Task -
Word for word, please restate each record and pass over the pictures.

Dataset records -
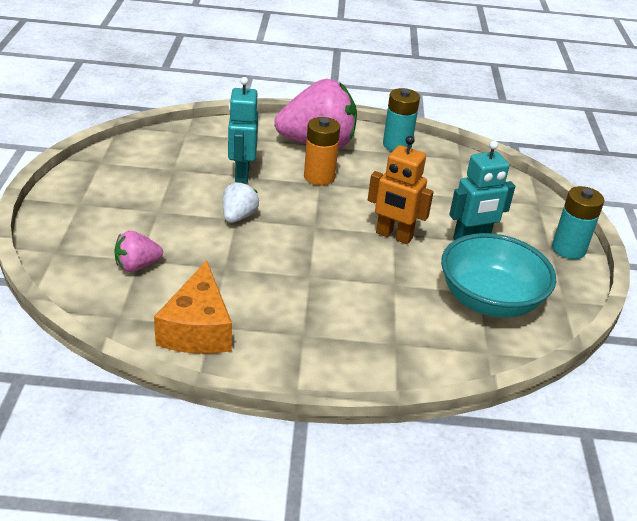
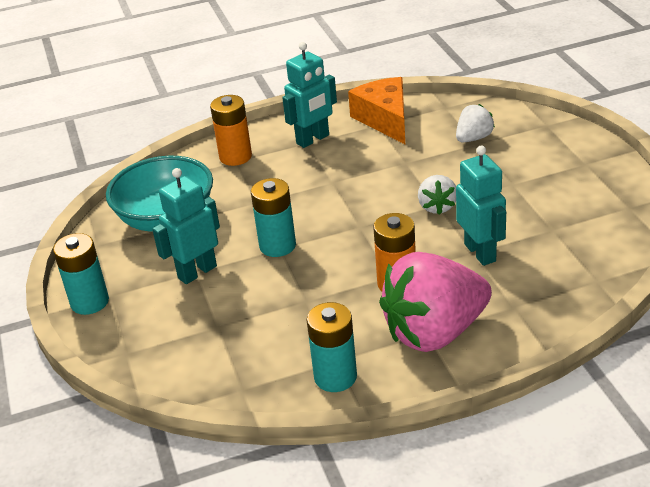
camera: 165 degrees right, 0 degrees up
(137, 266) = (473, 138): pink strawberry -> white strawberry
(295, 335) = (313, 139): none -> turquoise robot
(393, 236) = (277, 245): orange robot -> turquoise battery
(393, 349) = (235, 157): none -> orange battery

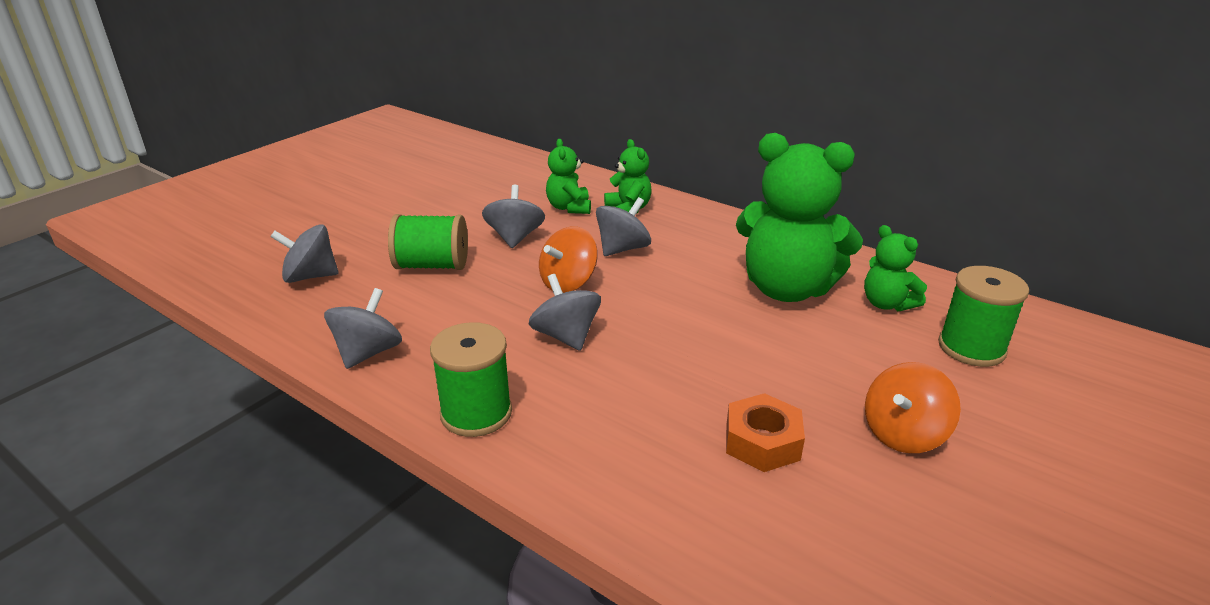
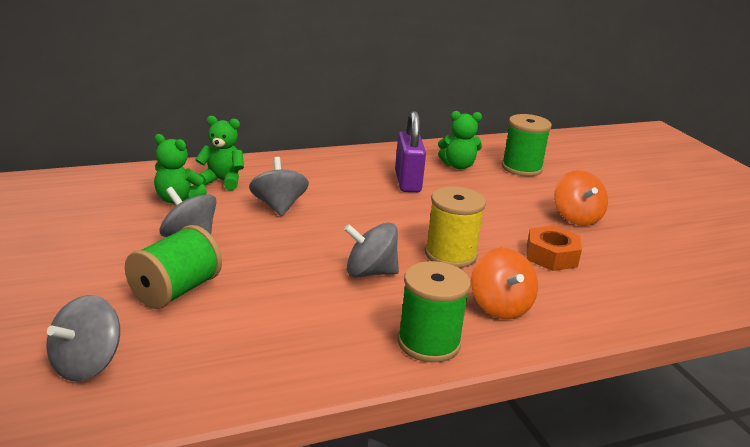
camera: 60 degrees left, 5 degrees down
(368, 352) = (283, 368): grey spinning top -> none
(568, 282) = (296, 244): orange spinning top -> orange spinning top (500, 306)
(663, 369) = (450, 255): none -> yellow spool
(787, 289) = (407, 182): green teddy bear -> purple padlock

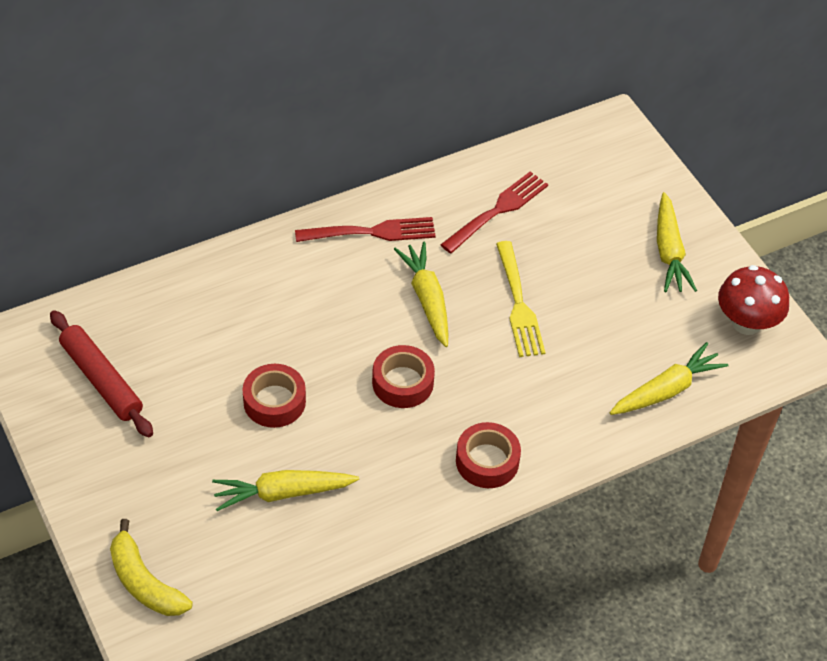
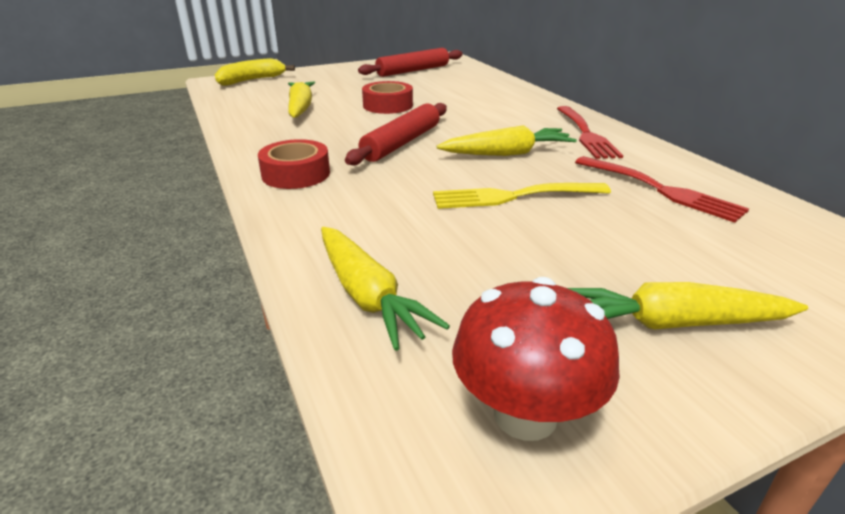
camera: 95 degrees right, 20 degrees down
(402, 382) = (401, 143): red tape -> red rolling pin

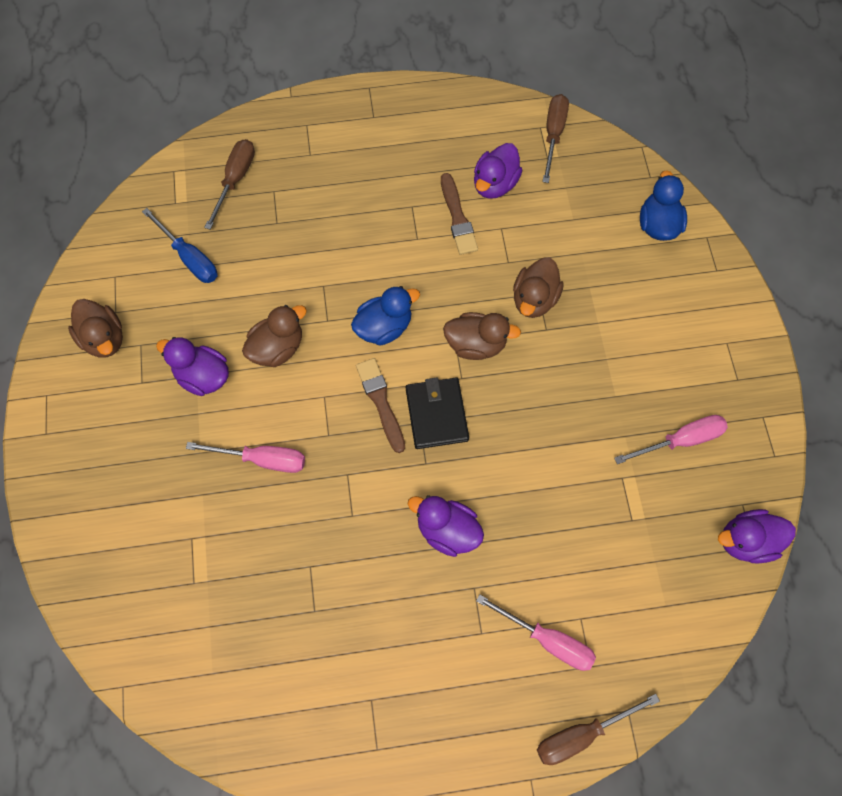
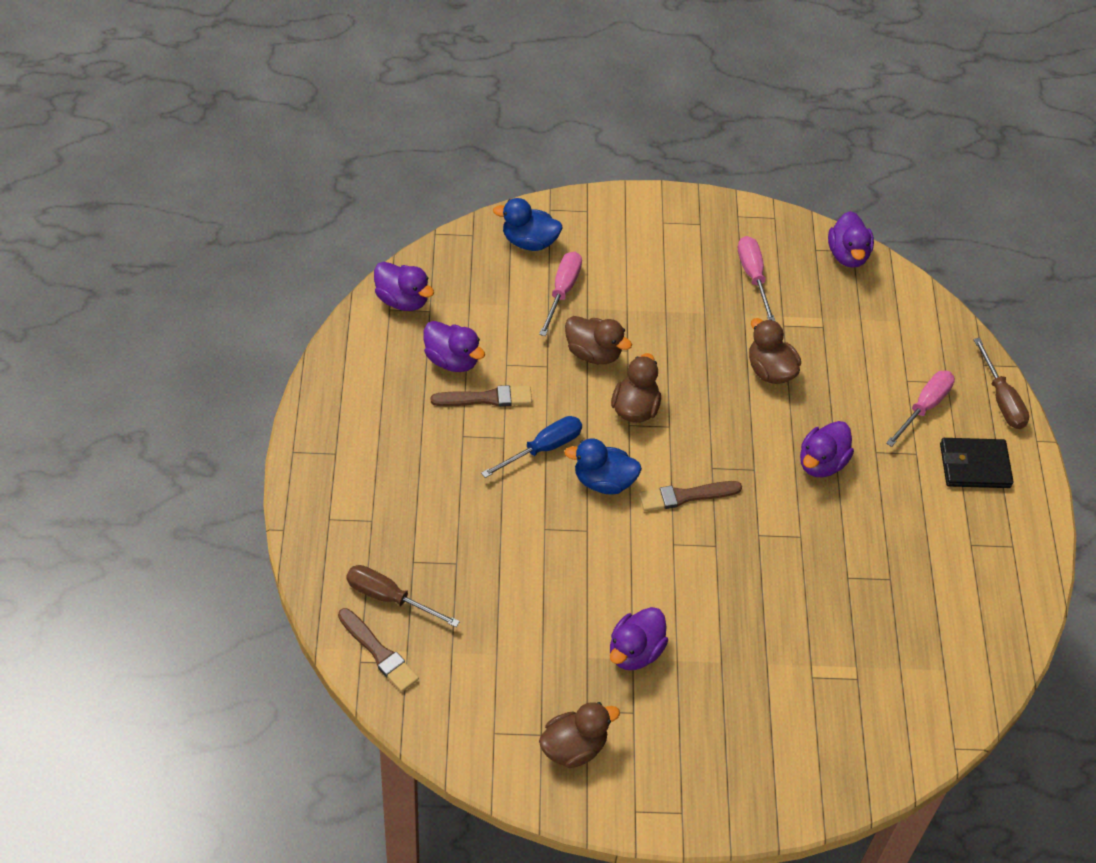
camera: 85 degrees left, 15 degrees down
(182, 182) = (379, 652): none -> brown brush
(189, 258) = (485, 653): blue screwdriver -> blue screwdriver (543, 448)
(262, 459) = (735, 606): pink screwdriver -> pink screwdriver (562, 291)
(277, 348) = (612, 579): brown duck -> brown duck (770, 370)
(384, 327) = (603, 481): blue duck -> blue duck turned 60 degrees counterclockwise
(436, 414) = (705, 452): black wallet -> black wallet (974, 465)
(553, 135) = (402, 300): brown screwdriver -> purple duck

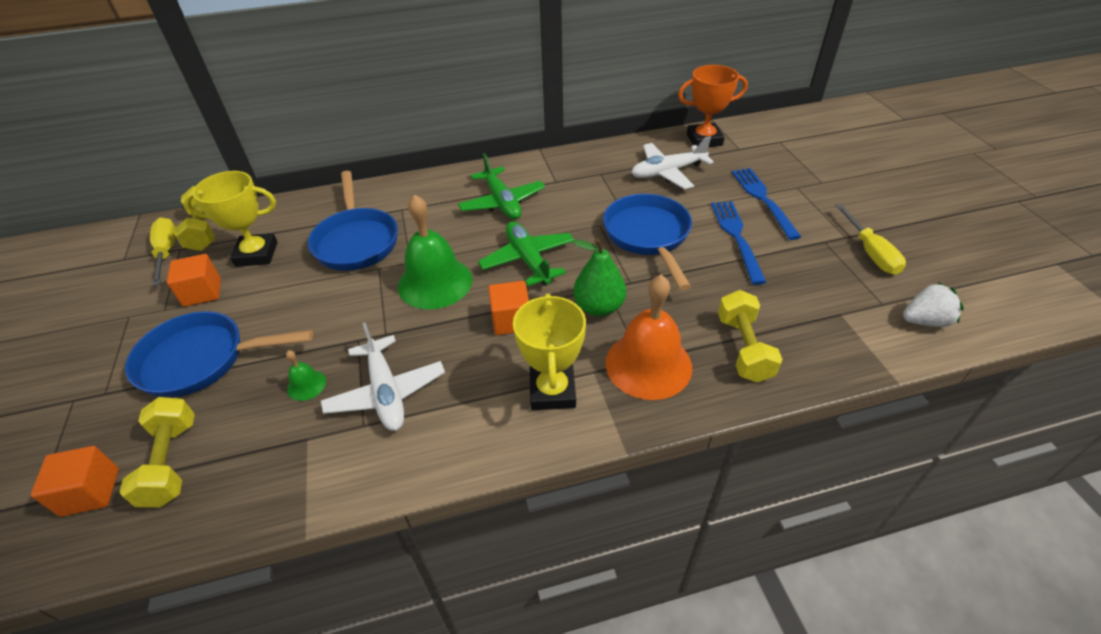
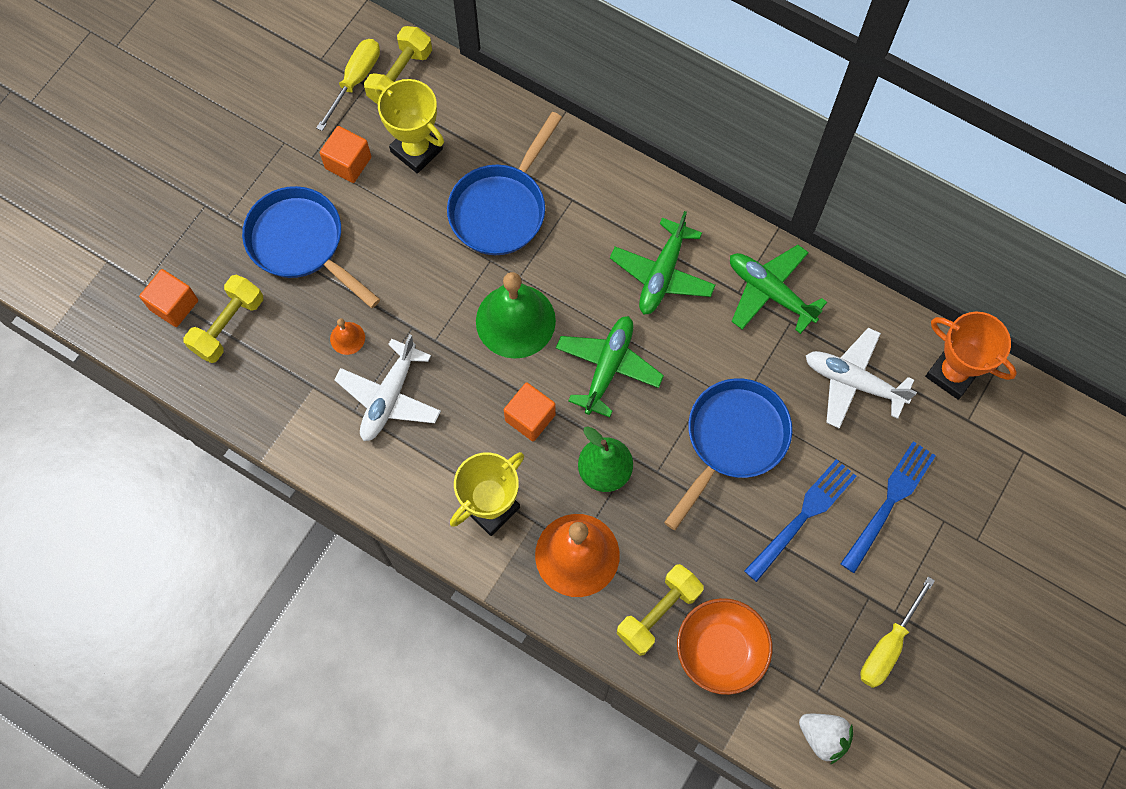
camera: 45 degrees right, 25 degrees up
(306, 385) = (347, 338): green bell -> orange bell
(572, 171) = (770, 292): none -> green plane
(806, 333) = (720, 650): none -> orange bowl

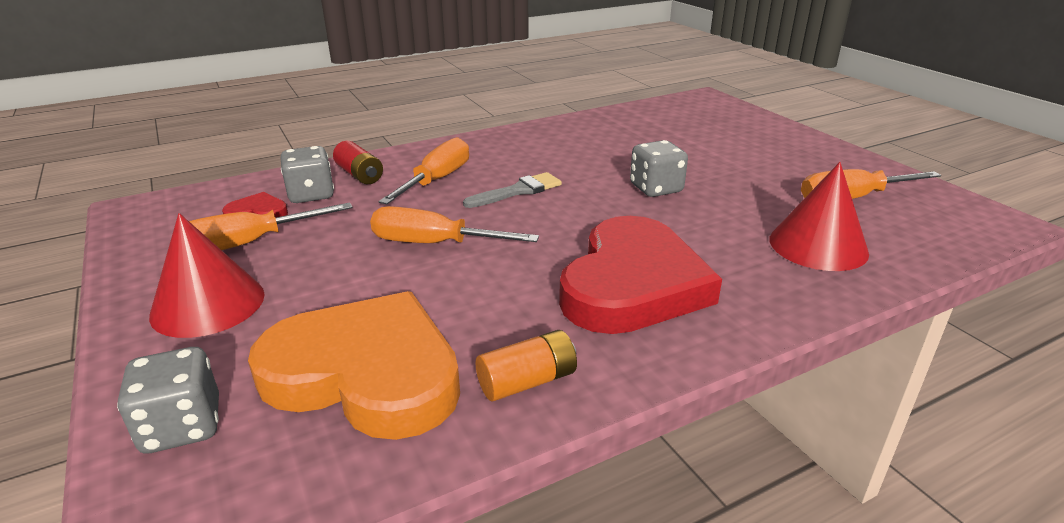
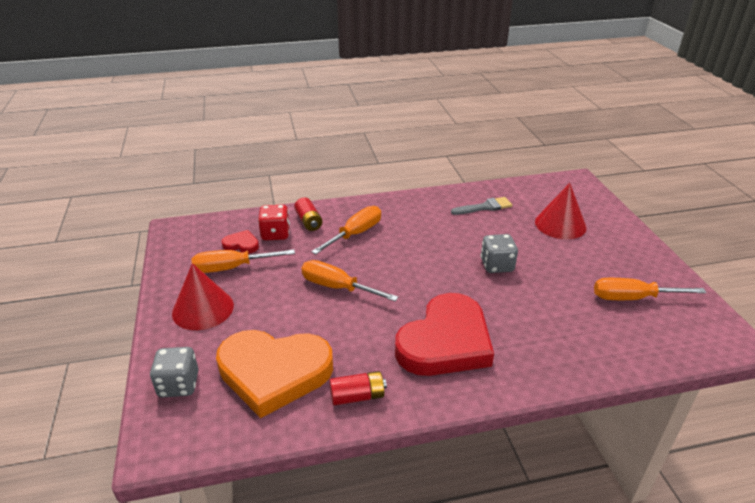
camera: 15 degrees right, 5 degrees up
(311, 195) = (275, 234): grey dice -> red dice
(366, 373) = (274, 372): orange heart -> orange heart turned 150 degrees clockwise
(518, 191) = (404, 252): grey brush -> grey brush (485, 207)
(527, 381) = (357, 396): orange battery -> red battery
(818, 245) = (583, 334): red cone -> red cone (560, 224)

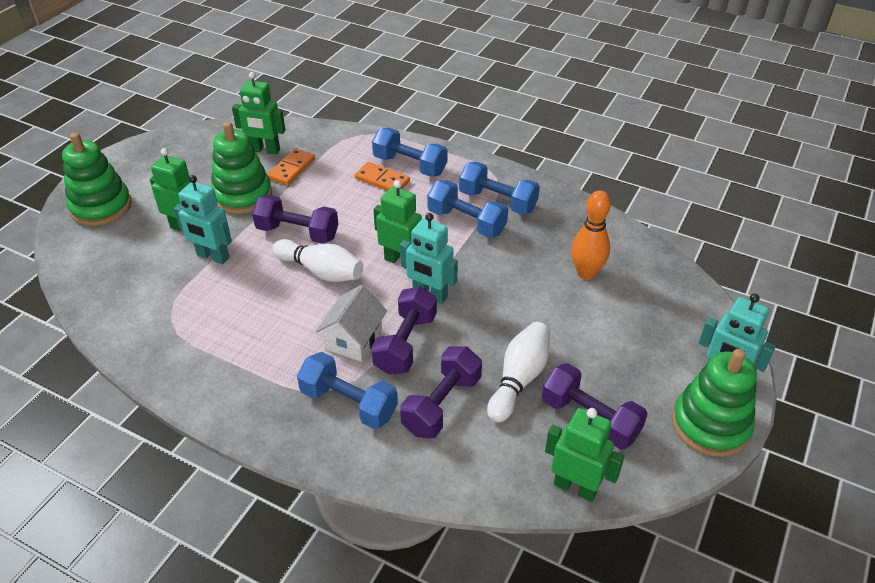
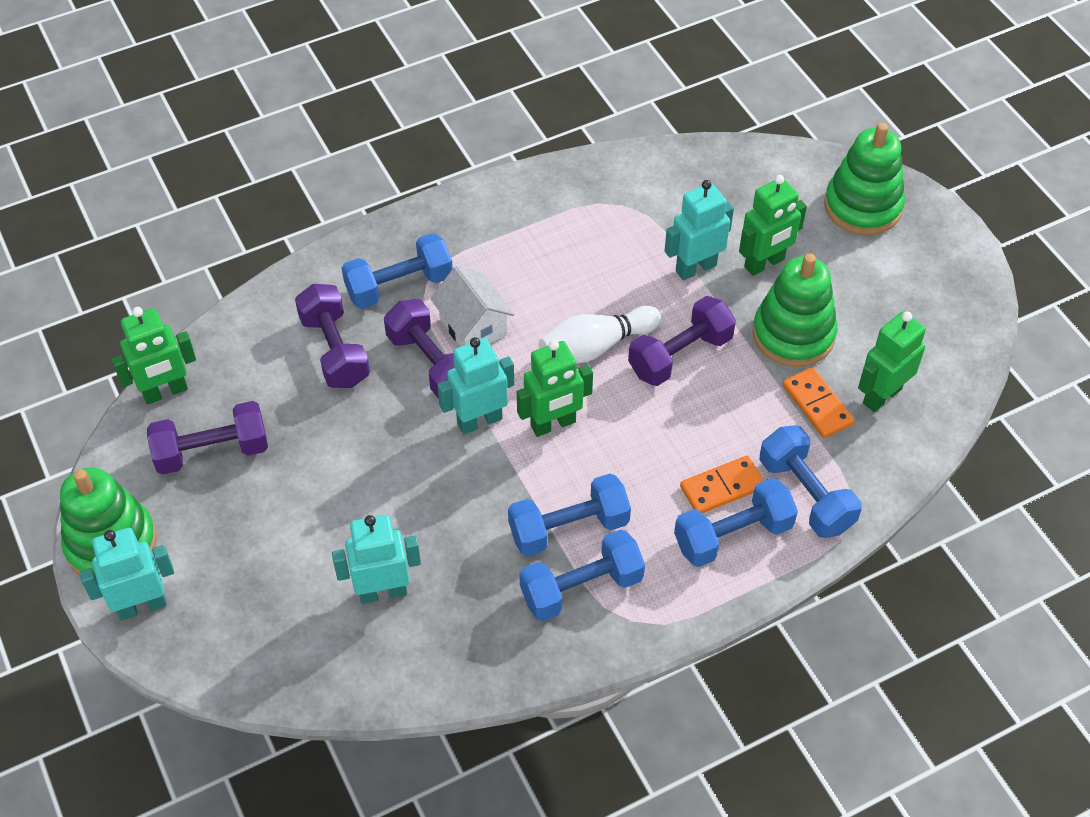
camera: 125 degrees right, 10 degrees up
(359, 152) = (805, 495): none -> blue dumbbell
(519, 379) = (305, 426): white bowling pin -> none
(586, 273) = (382, 591): orange bowling pin -> turquoise robot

Output below -
camera: 165 degrees right, 0 degrees up
(137, 266) = (473, 138): pink strawberry -> white strawberry
(295, 335) = (313, 139): none -> turquoise robot
(393, 236) = (277, 245): orange robot -> turquoise battery
(393, 349) = (235, 157): none -> orange battery

camera: 60 degrees left, 5 degrees down
(368, 352) = (283, 368): grey spinning top -> none
(568, 282) = (296, 244): orange spinning top -> orange spinning top (500, 306)
(663, 369) = (450, 255): none -> yellow spool
(787, 289) = (407, 182): green teddy bear -> purple padlock

camera: 95 degrees right, 20 degrees down
(402, 382) = (401, 143): red tape -> red rolling pin

camera: 85 degrees left, 15 degrees down
(182, 182) = (379, 652): none -> brown brush
(189, 258) = (485, 653): blue screwdriver -> blue screwdriver (543, 448)
(262, 459) = (735, 606): pink screwdriver -> pink screwdriver (562, 291)
(277, 348) = (612, 579): brown duck -> brown duck (770, 370)
(384, 327) = (603, 481): blue duck -> blue duck turned 60 degrees counterclockwise
(436, 414) = (705, 452): black wallet -> black wallet (974, 465)
(553, 135) = (402, 300): brown screwdriver -> purple duck

camera: 45 degrees right, 25 degrees up
(306, 385) = (347, 338): green bell -> orange bell
(572, 171) = (770, 292): none -> green plane
(806, 333) = (720, 650): none -> orange bowl

camera: 15 degrees right, 5 degrees up
(311, 195) = (275, 234): grey dice -> red dice
(366, 373) = (274, 372): orange heart -> orange heart turned 150 degrees clockwise
(518, 191) = (404, 252): grey brush -> grey brush (485, 207)
(527, 381) = (357, 396): orange battery -> red battery
(818, 245) = (583, 334): red cone -> red cone (560, 224)

camera: 125 degrees right, 10 degrees up
(359, 152) = (805, 495): none -> blue dumbbell
(519, 379) = (305, 426): white bowling pin -> none
(586, 273) = (382, 591): orange bowling pin -> turquoise robot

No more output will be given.